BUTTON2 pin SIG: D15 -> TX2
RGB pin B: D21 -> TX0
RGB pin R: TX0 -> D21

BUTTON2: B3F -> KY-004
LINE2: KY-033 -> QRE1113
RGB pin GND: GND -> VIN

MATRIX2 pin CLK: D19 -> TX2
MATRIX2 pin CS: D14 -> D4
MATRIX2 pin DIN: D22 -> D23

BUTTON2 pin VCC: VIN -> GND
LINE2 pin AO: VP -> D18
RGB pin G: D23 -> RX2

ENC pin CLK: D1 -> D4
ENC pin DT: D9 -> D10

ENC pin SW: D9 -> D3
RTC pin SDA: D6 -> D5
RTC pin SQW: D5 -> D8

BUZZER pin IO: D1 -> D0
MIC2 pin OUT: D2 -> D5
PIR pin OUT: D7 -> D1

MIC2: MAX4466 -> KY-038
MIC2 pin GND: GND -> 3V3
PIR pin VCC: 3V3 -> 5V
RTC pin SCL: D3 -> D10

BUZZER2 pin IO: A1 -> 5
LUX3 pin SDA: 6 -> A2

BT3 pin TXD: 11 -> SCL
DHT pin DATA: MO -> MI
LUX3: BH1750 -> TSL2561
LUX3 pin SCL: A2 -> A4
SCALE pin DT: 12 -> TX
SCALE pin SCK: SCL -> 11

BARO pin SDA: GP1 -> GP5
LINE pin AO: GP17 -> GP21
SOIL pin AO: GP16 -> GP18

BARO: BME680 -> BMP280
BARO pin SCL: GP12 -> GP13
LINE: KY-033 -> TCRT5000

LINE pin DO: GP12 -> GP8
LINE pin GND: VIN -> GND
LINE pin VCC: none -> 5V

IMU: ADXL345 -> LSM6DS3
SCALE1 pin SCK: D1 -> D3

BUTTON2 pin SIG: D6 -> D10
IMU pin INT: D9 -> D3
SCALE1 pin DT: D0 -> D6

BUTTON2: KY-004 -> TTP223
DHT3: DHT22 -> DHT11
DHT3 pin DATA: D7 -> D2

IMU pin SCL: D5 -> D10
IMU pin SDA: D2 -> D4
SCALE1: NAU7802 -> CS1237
-.-.-
**Your goal:** Starting at the line that contains "ENC pin DT: D9 -> D10", copy every line down to the last line of the records above, exactly as written.

**Response for this exercise:**
ENC pin DT: D9 -> D10

ENC pin SW: D9 -> D3
RTC pin SDA: D6 -> D5
RTC pin SQW: D5 -> D8

BUZZER pin IO: D1 -> D0
MIC2 pin OUT: D2 -> D5
PIR pin OUT: D7 -> D1

MIC2: MAX4466 -> KY-038
MIC2 pin GND: GND -> 3V3
PIR pin VCC: 3V3 -> 5V
RTC pin SCL: D3 -> D10

BUZZER2 pin IO: A1 -> 5
LUX3 pin SDA: 6 -> A2

BT3 pin TXD: 11 -> SCL
DHT pin DATA: MO -> MI
LUX3: BH1750 -> TSL2561
LUX3 pin SCL: A2 -> A4
SCALE pin DT: 12 -> TX
SCALE pin SCK: SCL -> 11

BARO pin SDA: GP1 -> GP5
LINE pin AO: GP17 -> GP21
SOIL pin AO: GP16 -> GP18

BARO: BME680 -> BMP280
BARO pin SCL: GP12 -> GP13
LINE: KY-033 -> TCRT5000

LINE pin DO: GP12 -> GP8
LINE pin GND: VIN -> GND
LINE pin VCC: none -> 5V

IMU: ADXL345 -> LSM6DS3
SCALE1 pin SCK: D1 -> D3

BUTTON2 pin SIG: D6 -> D10
IMU pin INT: D9 -> D3
SCALE1 pin DT: D0 -> D6

BUTTON2: KY-004 -> TTP223
DHT3: DHT22 -> DHT11
DHT3 pin DATA: D7 -> D2

IMU pin SCL: D5 -> D10
IMU pin SDA: D2 -> D4
SCALE1: NAU7802 -> CS1237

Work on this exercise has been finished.